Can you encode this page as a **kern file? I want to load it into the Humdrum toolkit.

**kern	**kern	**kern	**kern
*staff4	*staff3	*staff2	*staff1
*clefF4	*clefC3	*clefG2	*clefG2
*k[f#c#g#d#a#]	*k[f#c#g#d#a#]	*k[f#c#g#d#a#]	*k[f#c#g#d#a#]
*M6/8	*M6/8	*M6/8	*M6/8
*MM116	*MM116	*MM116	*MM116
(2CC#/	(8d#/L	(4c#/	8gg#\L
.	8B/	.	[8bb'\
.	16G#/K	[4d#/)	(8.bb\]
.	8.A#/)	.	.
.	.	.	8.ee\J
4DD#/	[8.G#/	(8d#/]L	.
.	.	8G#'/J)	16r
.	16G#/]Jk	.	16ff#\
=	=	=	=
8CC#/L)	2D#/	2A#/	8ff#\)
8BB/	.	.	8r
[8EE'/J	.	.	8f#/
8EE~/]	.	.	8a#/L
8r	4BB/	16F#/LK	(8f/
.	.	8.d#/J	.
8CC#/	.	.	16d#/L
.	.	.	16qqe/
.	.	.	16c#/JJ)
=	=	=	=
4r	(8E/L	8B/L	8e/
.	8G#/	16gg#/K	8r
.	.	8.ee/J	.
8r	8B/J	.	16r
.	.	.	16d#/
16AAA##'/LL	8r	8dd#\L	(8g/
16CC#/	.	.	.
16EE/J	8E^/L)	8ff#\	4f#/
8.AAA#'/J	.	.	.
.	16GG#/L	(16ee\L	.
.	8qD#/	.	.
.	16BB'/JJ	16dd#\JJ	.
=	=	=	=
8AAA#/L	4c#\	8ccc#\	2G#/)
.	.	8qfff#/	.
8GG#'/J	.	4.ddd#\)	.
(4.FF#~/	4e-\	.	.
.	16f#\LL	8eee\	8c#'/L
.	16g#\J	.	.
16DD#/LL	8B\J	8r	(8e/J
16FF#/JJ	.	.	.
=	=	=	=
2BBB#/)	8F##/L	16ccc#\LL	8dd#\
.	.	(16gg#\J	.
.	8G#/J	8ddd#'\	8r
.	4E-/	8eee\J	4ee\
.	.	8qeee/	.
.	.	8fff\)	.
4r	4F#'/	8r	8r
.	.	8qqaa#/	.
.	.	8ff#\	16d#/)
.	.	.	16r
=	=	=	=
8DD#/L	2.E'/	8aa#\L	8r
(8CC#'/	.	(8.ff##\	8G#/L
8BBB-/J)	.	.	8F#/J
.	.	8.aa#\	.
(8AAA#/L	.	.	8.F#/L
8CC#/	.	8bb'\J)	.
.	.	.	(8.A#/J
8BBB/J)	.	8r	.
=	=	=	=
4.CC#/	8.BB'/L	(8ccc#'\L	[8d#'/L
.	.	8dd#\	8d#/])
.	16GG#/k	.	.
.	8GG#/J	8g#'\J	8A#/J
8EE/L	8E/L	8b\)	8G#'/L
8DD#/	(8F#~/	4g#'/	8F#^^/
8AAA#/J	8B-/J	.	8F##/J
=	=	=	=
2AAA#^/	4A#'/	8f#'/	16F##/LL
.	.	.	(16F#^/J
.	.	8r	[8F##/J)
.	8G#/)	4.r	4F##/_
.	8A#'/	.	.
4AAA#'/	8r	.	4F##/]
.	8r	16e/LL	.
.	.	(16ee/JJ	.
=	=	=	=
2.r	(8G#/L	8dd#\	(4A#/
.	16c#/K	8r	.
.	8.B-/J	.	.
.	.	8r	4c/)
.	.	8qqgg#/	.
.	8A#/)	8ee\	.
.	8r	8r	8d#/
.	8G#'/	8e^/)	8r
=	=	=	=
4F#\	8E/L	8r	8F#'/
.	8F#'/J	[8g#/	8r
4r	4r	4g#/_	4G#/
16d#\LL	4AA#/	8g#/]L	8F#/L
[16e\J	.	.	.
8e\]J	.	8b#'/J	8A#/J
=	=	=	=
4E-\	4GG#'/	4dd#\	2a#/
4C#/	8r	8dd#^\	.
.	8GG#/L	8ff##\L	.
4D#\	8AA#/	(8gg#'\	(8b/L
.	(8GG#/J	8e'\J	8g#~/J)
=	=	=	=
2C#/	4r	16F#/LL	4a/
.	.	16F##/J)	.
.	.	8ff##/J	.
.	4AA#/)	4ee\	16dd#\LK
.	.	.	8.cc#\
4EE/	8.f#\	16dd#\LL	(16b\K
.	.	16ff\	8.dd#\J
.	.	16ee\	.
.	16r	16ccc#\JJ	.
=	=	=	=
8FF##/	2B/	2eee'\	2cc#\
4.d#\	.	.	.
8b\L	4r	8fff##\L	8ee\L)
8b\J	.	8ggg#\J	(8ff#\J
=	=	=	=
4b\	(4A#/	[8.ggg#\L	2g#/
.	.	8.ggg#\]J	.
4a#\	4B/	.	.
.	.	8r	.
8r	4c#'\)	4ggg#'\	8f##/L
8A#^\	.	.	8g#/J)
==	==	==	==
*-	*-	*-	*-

* * *

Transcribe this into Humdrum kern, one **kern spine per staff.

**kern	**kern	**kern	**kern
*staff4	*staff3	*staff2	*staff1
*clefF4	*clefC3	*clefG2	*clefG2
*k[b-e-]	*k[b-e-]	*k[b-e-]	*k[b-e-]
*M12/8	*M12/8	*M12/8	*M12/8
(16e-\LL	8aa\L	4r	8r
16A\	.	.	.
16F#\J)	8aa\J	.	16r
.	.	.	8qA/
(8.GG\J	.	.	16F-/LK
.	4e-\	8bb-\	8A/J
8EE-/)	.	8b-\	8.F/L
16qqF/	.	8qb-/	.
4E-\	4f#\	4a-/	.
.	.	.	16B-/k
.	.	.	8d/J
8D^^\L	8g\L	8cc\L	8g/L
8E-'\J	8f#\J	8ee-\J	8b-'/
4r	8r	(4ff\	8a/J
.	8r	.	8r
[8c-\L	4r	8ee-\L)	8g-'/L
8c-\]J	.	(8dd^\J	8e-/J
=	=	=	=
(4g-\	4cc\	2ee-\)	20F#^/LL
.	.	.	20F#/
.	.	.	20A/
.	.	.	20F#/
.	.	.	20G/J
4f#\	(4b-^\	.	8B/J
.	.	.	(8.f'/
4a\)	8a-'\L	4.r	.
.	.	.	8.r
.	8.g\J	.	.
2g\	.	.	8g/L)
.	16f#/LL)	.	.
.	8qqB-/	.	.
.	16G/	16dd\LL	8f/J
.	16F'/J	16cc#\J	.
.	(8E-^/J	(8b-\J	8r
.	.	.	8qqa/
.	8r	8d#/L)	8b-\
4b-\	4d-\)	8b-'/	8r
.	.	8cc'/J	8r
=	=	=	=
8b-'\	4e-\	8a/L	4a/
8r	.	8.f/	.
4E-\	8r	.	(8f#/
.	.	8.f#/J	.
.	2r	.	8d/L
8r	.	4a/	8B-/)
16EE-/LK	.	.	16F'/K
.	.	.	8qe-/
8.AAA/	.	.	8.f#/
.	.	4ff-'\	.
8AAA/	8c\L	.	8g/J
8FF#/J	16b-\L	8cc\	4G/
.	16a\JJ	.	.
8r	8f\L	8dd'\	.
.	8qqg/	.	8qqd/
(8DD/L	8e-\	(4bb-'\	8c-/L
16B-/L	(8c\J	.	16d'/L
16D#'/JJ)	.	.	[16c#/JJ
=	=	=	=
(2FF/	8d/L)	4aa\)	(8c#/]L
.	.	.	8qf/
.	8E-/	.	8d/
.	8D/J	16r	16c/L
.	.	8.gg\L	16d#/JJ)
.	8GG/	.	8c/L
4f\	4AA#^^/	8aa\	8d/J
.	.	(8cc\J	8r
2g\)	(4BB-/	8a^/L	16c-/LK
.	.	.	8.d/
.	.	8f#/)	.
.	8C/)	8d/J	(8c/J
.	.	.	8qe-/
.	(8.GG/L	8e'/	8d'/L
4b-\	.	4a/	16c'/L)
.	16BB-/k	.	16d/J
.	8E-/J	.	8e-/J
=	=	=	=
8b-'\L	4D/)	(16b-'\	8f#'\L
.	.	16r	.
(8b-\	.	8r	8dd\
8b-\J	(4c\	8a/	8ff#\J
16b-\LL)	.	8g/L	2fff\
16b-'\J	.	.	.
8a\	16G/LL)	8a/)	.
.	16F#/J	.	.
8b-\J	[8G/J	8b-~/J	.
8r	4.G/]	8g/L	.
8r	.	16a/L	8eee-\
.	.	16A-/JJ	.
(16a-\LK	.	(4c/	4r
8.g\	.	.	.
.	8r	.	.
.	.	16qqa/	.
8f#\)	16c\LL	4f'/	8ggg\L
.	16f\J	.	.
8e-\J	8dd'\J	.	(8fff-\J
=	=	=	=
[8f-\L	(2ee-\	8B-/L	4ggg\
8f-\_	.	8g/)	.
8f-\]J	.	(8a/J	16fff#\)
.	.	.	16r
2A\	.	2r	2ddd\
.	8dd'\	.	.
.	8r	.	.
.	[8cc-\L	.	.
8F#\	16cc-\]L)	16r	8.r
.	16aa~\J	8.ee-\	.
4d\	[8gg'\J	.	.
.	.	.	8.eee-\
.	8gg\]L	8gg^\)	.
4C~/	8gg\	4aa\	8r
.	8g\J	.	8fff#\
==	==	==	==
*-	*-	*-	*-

...

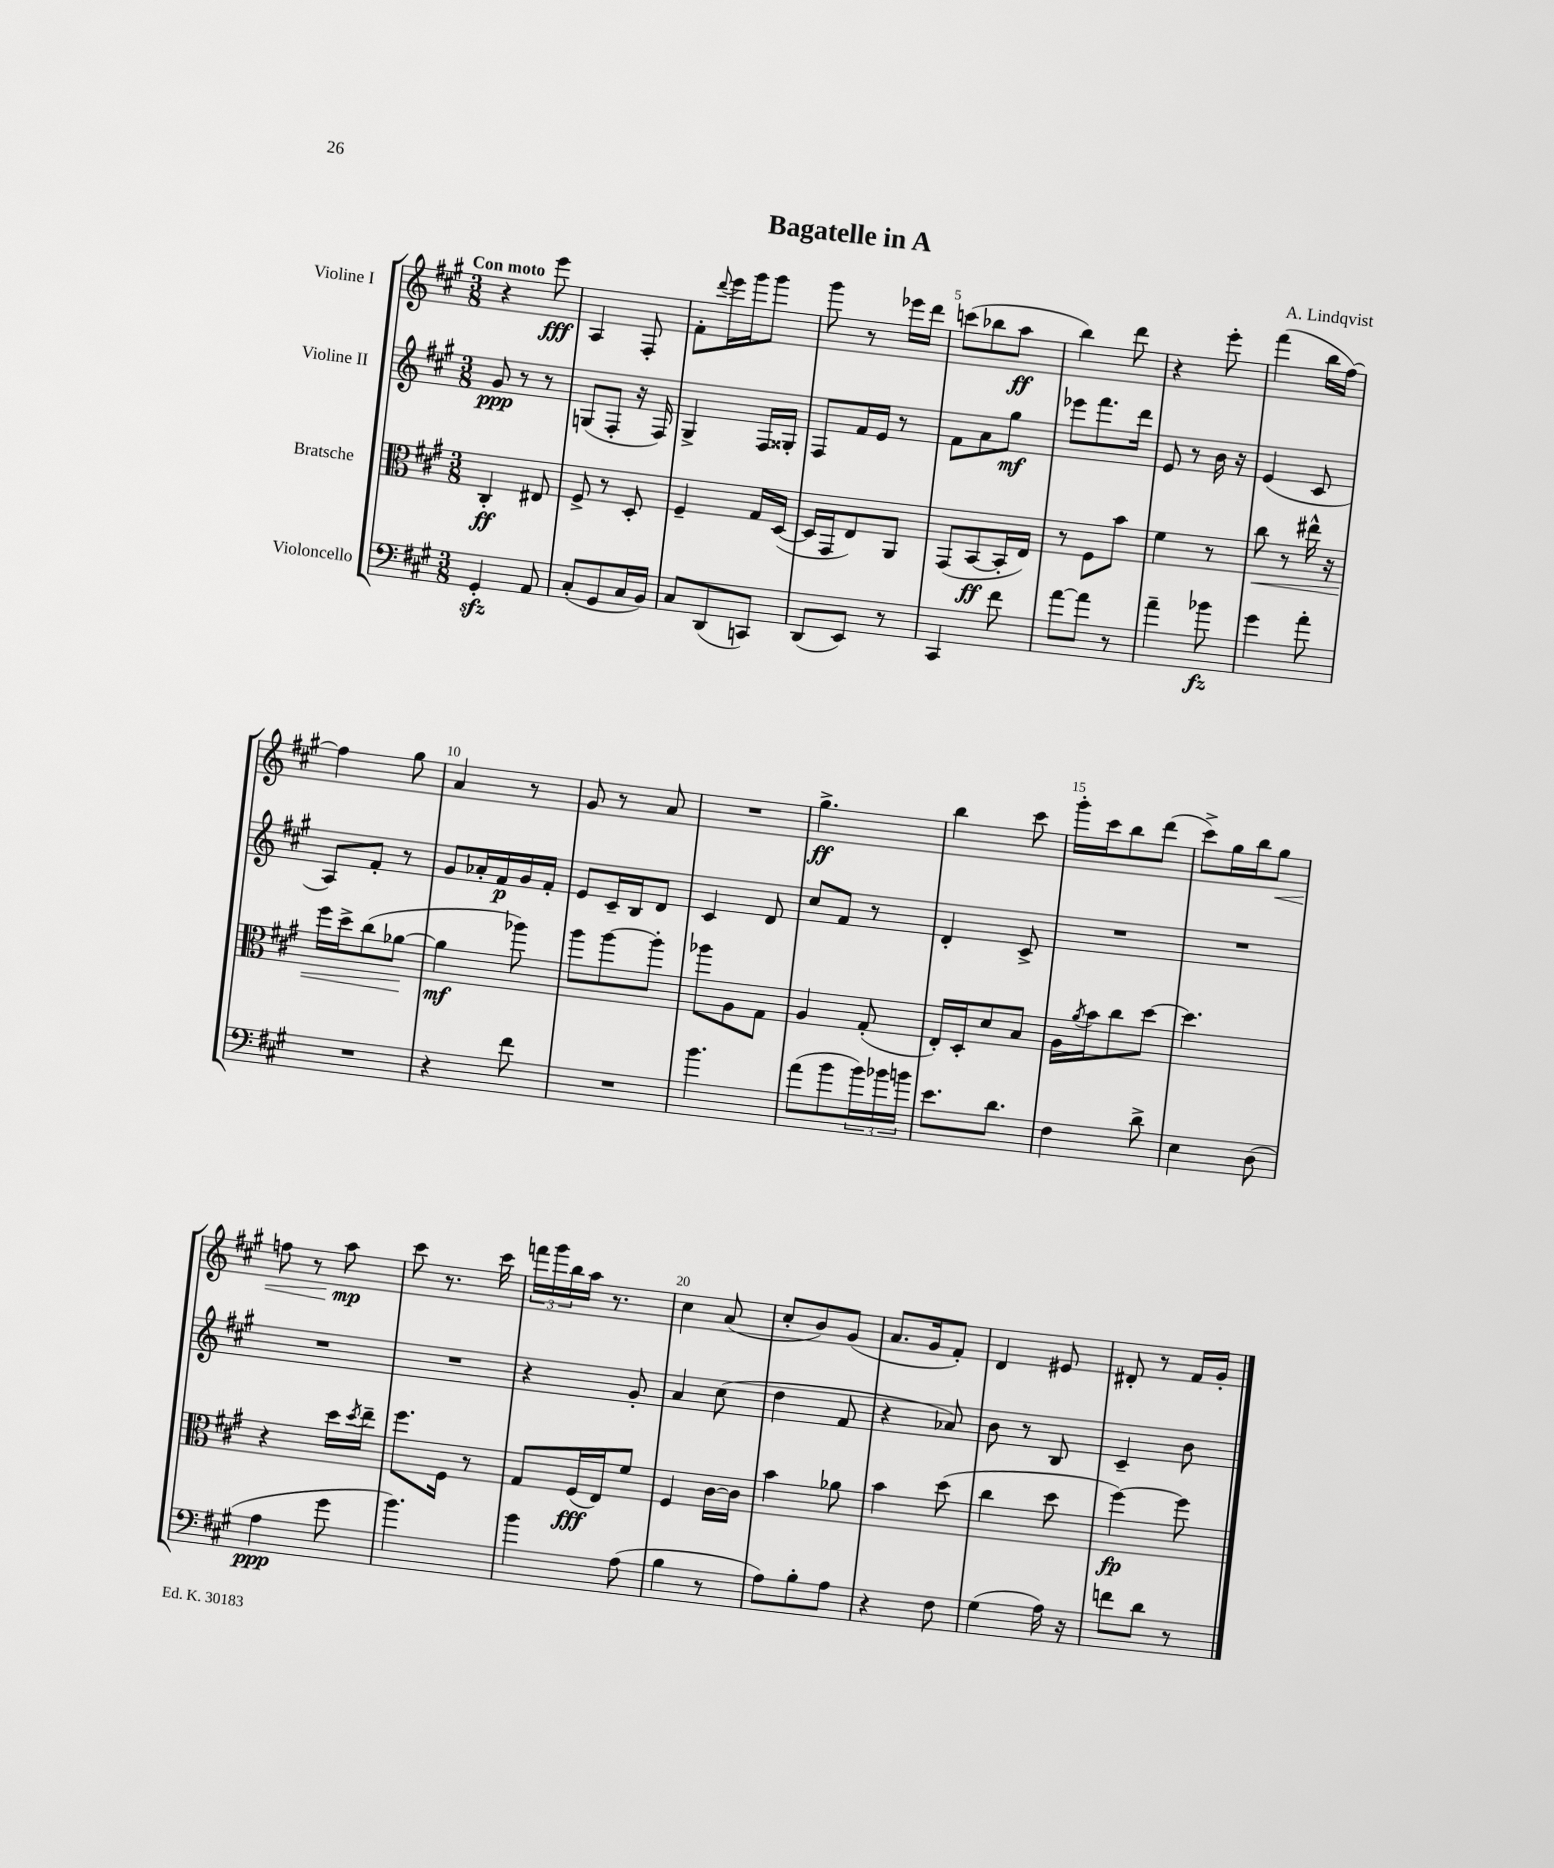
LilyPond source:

**The task:** Please identify each line in the items above that contains the word "into" and copy those lines out in full.

**Completed task:**
Can you encode this page as a **kern file? I want to load it into the Humdrum toolkit.
Transcribe this into Humdrum kern, one **kern spine per staff.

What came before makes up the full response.